• **EXERCISE**: Quote the records exactly, starting with the line that contains "Processor (93, 811)" and continuing through the line that contains "April (832, 437)".

• **EXTRACTED INFORMATION**:
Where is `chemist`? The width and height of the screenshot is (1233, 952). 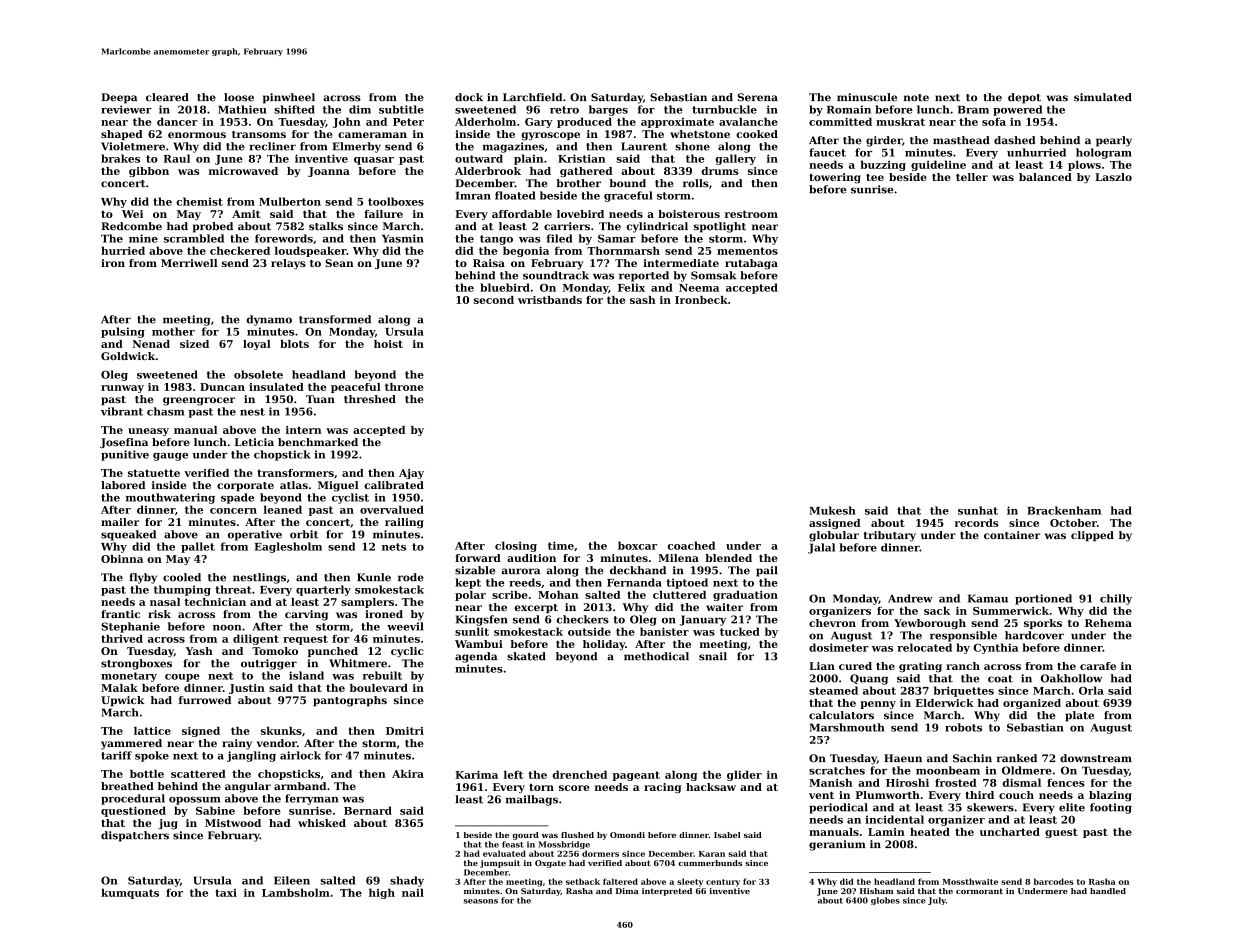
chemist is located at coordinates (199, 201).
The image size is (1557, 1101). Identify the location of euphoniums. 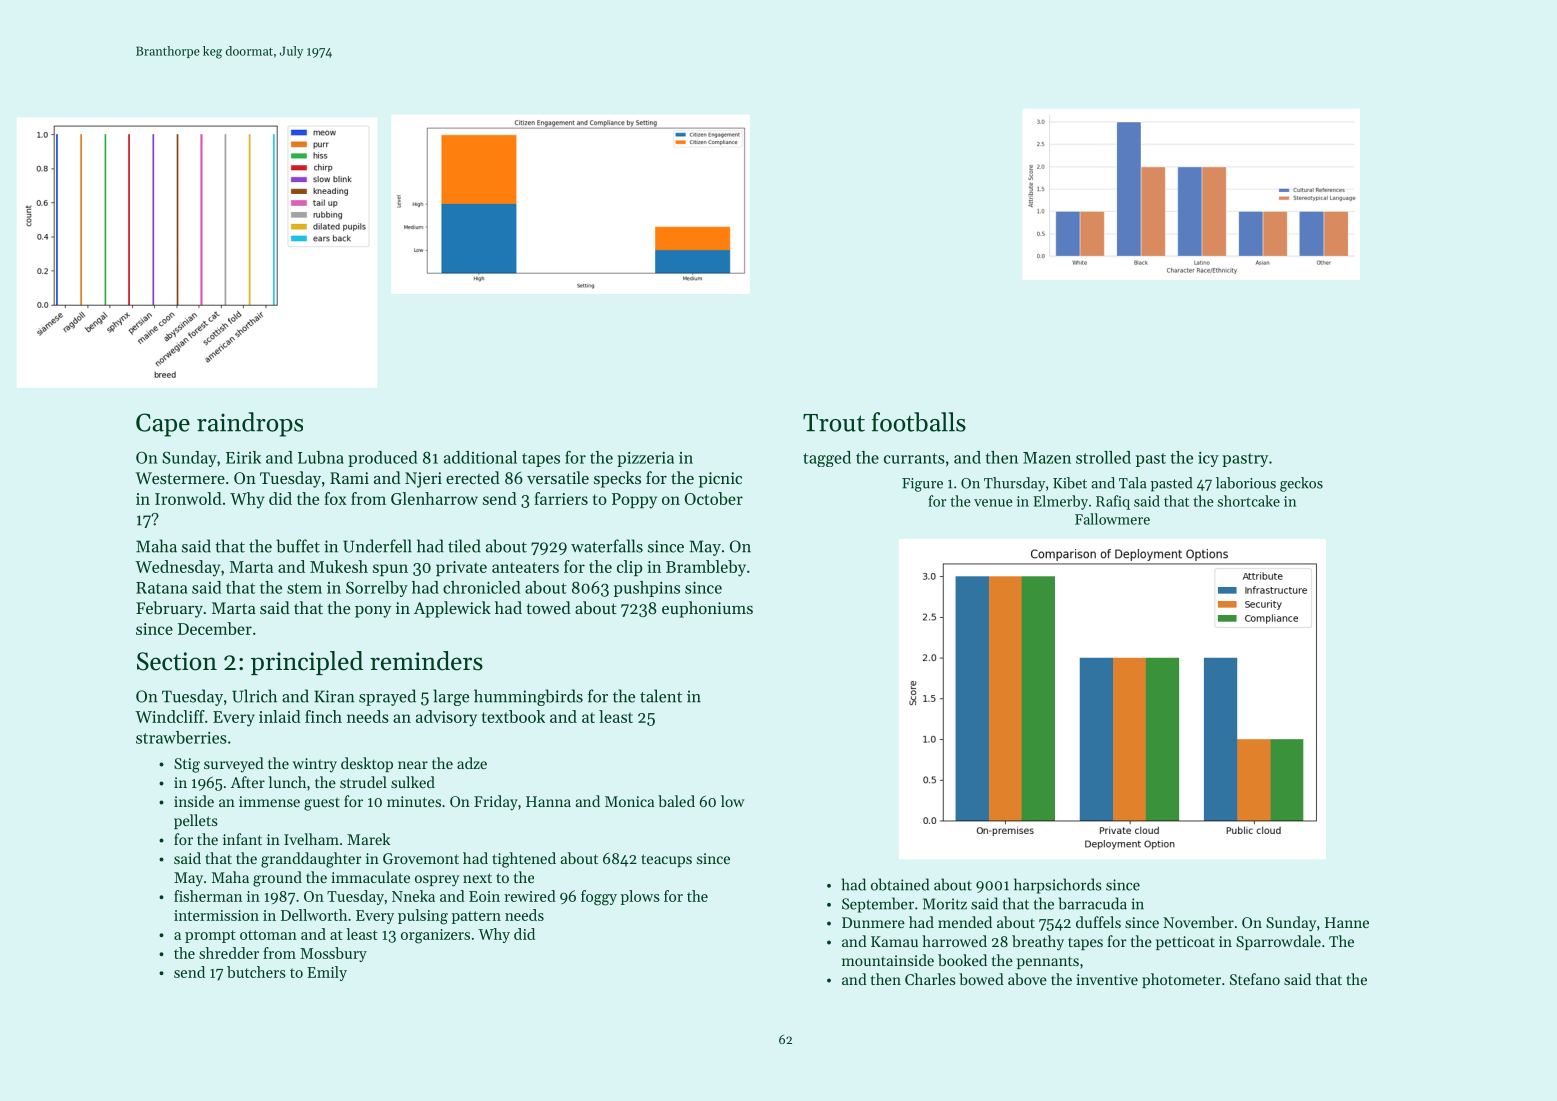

* * *

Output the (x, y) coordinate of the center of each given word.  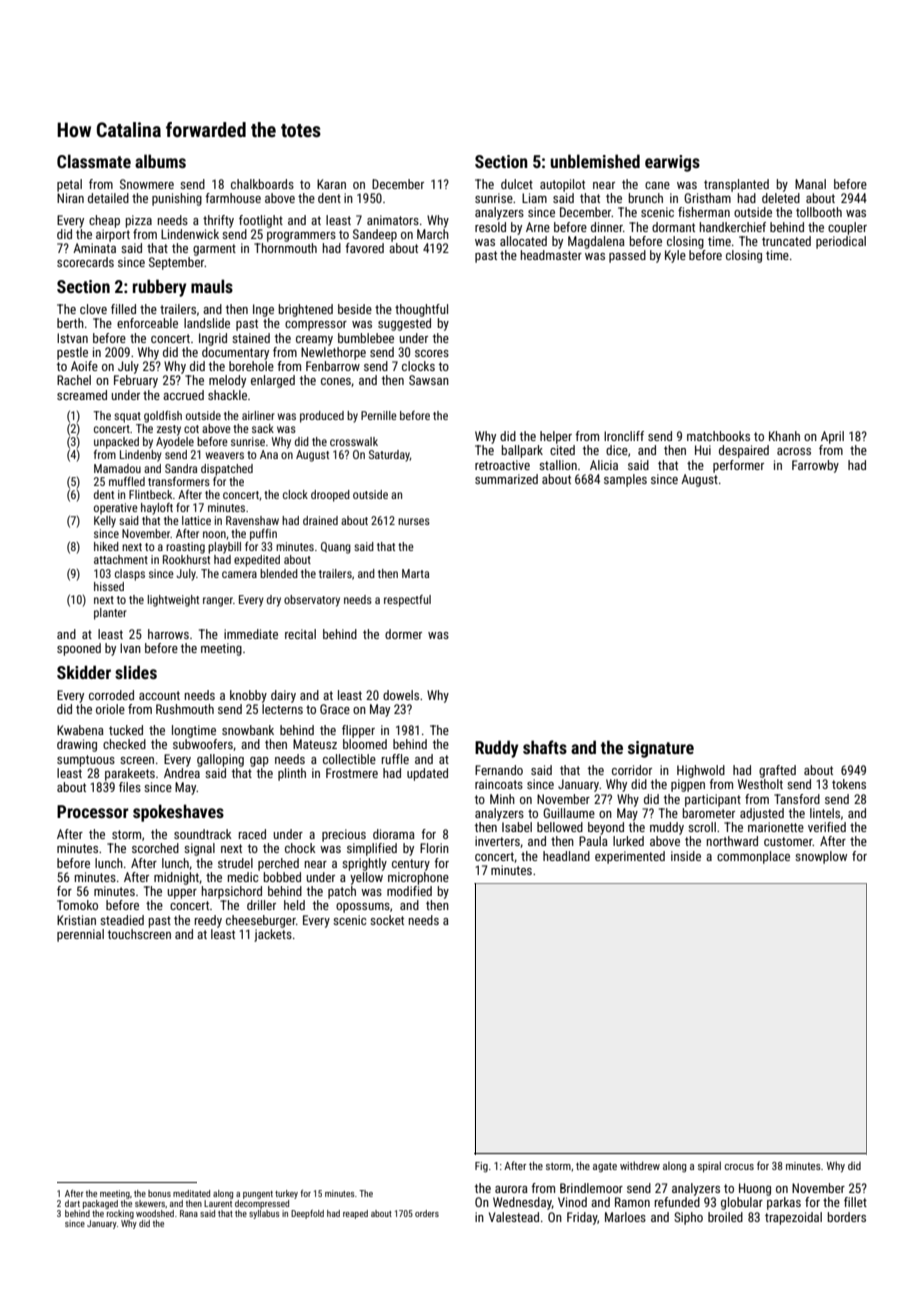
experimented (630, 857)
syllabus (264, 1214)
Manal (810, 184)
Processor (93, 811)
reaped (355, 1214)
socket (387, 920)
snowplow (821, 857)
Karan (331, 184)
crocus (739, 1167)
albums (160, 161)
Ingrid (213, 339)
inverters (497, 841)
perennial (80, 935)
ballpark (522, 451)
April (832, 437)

• **RIGHT ANSWER**:
Processor (93, 811)
reaped (355, 1214)
socket (387, 920)
snowplow (821, 857)
Karan (331, 184)
crocus (739, 1167)
albums (160, 161)
Ingrid (213, 339)
inverters (497, 841)
perennial (80, 935)
ballpark (522, 451)
April (832, 437)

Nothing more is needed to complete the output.